Aim of the exercise — Print every line of the listing exactly, please.

Raw data —
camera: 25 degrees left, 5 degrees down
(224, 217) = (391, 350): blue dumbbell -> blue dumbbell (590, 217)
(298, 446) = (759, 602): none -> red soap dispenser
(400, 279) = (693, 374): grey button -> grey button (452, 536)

Your solution —
camera: 25 degrees left, 5 degrees down
(224, 217) = (391, 350): blue dumbbell -> blue dumbbell (590, 217)
(298, 446) = (759, 602): none -> red soap dispenser
(400, 279) = (693, 374): grey button -> grey button (452, 536)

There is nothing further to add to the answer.